■ What is being asked: Your answer should be the exact lines of the data below from the one containing "white calculator [479,241,529,260]" through the one containing "red battery [458,205,502,253]"; please include nothing else.

===== Exercise inputs

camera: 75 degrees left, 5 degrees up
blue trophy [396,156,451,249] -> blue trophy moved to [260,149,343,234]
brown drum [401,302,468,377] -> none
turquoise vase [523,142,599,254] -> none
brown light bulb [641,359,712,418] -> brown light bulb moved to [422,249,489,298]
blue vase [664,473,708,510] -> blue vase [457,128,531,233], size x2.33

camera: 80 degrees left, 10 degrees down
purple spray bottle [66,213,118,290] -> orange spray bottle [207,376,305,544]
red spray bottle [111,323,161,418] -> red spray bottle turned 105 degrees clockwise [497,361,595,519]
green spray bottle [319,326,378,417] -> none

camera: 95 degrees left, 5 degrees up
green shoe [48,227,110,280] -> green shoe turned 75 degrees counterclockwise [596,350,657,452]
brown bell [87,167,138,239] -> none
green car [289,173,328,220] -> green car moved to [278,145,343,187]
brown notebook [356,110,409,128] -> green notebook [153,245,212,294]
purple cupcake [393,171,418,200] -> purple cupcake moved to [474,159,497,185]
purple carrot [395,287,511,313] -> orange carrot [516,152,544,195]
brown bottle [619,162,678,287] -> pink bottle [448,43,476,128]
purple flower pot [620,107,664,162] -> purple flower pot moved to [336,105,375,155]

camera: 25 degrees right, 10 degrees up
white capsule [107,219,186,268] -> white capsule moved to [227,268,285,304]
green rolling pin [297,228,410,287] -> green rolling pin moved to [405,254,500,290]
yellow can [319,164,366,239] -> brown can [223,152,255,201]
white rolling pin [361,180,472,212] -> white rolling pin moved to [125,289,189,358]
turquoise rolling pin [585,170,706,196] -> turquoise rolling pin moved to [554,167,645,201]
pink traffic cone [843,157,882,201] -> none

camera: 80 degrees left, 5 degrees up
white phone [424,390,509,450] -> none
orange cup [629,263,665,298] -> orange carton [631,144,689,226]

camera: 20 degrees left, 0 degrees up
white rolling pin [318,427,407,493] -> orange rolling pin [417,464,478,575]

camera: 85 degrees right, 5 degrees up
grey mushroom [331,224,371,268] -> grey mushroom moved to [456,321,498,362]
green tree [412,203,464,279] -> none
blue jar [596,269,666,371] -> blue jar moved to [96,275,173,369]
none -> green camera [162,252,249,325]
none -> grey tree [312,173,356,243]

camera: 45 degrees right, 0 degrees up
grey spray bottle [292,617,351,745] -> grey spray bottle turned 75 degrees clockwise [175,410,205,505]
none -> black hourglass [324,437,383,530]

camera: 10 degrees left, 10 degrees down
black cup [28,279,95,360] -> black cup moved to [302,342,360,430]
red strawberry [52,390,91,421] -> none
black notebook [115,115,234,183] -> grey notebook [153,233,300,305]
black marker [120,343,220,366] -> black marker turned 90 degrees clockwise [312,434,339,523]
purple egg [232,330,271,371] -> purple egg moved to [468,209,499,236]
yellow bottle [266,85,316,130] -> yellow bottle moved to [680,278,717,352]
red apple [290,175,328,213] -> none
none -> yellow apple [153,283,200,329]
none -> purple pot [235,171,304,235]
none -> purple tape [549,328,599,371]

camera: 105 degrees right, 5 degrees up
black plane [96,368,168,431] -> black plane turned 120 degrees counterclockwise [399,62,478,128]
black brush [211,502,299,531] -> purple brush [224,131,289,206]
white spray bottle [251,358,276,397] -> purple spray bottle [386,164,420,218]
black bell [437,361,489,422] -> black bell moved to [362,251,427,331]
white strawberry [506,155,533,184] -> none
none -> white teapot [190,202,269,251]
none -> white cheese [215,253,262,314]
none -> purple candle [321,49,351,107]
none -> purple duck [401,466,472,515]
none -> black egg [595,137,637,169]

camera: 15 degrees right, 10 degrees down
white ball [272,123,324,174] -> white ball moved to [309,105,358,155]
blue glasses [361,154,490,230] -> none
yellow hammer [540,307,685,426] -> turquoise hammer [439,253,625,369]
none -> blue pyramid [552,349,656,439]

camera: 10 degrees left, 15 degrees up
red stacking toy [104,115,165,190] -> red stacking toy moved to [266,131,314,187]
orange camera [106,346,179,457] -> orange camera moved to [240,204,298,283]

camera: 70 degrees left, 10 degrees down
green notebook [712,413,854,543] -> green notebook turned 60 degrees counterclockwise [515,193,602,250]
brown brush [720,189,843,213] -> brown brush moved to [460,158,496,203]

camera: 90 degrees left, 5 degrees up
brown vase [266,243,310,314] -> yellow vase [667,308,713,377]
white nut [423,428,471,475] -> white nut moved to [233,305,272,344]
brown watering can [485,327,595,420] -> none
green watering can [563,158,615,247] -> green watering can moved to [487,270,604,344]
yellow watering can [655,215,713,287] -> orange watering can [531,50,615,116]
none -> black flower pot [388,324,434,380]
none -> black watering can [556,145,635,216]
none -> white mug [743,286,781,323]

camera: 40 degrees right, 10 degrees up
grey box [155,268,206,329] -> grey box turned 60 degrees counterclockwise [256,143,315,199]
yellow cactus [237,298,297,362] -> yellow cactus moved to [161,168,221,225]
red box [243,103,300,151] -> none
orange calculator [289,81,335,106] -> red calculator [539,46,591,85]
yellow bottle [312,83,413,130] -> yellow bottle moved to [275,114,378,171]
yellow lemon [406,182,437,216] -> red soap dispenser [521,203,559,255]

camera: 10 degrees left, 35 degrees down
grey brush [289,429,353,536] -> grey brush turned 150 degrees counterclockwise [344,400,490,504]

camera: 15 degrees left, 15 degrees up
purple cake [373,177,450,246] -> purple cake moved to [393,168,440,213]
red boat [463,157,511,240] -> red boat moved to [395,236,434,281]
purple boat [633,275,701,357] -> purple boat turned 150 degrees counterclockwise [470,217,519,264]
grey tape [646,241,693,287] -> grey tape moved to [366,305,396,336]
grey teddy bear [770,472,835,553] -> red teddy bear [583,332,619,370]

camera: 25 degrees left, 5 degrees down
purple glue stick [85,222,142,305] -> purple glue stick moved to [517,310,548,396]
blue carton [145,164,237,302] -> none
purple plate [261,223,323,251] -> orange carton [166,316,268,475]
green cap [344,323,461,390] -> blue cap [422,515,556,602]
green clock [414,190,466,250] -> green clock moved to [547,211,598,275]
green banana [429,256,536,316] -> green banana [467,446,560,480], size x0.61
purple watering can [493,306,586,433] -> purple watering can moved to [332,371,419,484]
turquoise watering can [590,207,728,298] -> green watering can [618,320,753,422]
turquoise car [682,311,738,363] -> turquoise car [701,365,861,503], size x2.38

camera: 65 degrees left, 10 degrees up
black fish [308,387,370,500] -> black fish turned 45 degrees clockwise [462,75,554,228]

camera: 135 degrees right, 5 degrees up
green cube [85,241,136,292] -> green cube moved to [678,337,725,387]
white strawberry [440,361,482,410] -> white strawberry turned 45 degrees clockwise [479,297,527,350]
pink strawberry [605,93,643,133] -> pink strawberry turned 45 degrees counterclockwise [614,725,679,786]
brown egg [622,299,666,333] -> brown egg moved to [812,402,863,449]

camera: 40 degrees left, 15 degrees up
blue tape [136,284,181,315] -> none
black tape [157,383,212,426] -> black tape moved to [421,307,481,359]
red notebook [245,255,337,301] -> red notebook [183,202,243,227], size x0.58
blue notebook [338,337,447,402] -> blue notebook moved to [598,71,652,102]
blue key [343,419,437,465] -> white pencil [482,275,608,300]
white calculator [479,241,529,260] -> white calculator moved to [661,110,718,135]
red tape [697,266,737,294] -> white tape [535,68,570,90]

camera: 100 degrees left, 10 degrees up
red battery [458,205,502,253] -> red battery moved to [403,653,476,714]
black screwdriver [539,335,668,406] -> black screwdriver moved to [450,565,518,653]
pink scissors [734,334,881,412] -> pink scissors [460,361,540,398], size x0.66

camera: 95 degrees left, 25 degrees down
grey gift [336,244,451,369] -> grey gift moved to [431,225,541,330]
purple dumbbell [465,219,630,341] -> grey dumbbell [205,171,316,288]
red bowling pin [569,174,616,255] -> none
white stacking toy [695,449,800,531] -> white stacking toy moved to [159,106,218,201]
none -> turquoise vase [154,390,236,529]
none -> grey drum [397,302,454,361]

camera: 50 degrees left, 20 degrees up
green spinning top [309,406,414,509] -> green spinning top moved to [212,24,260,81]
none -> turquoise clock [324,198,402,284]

==========

■ Response to the task:
white calculator [479,241,529,260] -> white calculator moved to [661,110,718,135]
red tape [697,266,737,294] -> white tape [535,68,570,90]

camera: 100 degrees left, 10 degrees up
red battery [458,205,502,253] -> red battery moved to [403,653,476,714]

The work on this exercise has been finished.